PROBLEM STATEMENT: Once you have located the line containing "purple brick D6:F6" in the material below, return it exactly along with each line after it through the line containing "lime brick I3:I4 level 1 -> none".

DATASET RECORDS:
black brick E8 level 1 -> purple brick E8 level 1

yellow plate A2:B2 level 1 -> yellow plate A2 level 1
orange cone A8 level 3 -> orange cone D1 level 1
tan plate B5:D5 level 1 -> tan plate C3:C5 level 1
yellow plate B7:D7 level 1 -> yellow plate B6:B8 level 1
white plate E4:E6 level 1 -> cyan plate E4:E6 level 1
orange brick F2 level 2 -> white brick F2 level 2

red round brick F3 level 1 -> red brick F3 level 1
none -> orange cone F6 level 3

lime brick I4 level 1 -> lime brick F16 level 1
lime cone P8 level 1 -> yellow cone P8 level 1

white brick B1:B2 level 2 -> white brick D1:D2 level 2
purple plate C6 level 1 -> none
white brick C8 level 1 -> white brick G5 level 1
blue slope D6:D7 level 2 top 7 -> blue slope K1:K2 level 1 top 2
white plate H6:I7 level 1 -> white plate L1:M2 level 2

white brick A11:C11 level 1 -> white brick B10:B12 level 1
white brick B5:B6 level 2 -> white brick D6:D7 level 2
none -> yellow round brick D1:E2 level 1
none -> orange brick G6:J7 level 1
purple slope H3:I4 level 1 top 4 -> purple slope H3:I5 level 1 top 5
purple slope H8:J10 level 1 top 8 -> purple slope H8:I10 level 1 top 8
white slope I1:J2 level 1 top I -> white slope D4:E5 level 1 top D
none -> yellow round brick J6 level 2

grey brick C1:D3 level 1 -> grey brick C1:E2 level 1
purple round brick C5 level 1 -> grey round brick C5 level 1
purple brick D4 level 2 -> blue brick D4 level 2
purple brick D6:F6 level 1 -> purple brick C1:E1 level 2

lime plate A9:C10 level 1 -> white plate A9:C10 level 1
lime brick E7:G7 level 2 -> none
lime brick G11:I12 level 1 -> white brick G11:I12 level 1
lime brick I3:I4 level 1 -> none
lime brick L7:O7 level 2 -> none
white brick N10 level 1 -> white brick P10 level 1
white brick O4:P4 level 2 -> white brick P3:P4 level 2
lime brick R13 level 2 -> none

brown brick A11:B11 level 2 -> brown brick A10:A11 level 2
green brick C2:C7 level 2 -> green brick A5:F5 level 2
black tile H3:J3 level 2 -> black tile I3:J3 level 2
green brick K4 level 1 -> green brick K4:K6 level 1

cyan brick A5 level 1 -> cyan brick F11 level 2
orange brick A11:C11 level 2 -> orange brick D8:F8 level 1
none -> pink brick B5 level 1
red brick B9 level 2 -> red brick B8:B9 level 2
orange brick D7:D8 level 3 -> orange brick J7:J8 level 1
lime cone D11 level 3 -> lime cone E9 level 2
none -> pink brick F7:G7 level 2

OUTPUT OF THE TASK:
purple brick D6:F6 level 1 -> purple brick C1:E1 level 2

lime plate A9:C10 level 1 -> white plate A9:C10 level 1
lime brick E7:G7 level 2 -> none
lime brick G11:I12 level 1 -> white brick G11:I12 level 1
lime brick I3:I4 level 1 -> none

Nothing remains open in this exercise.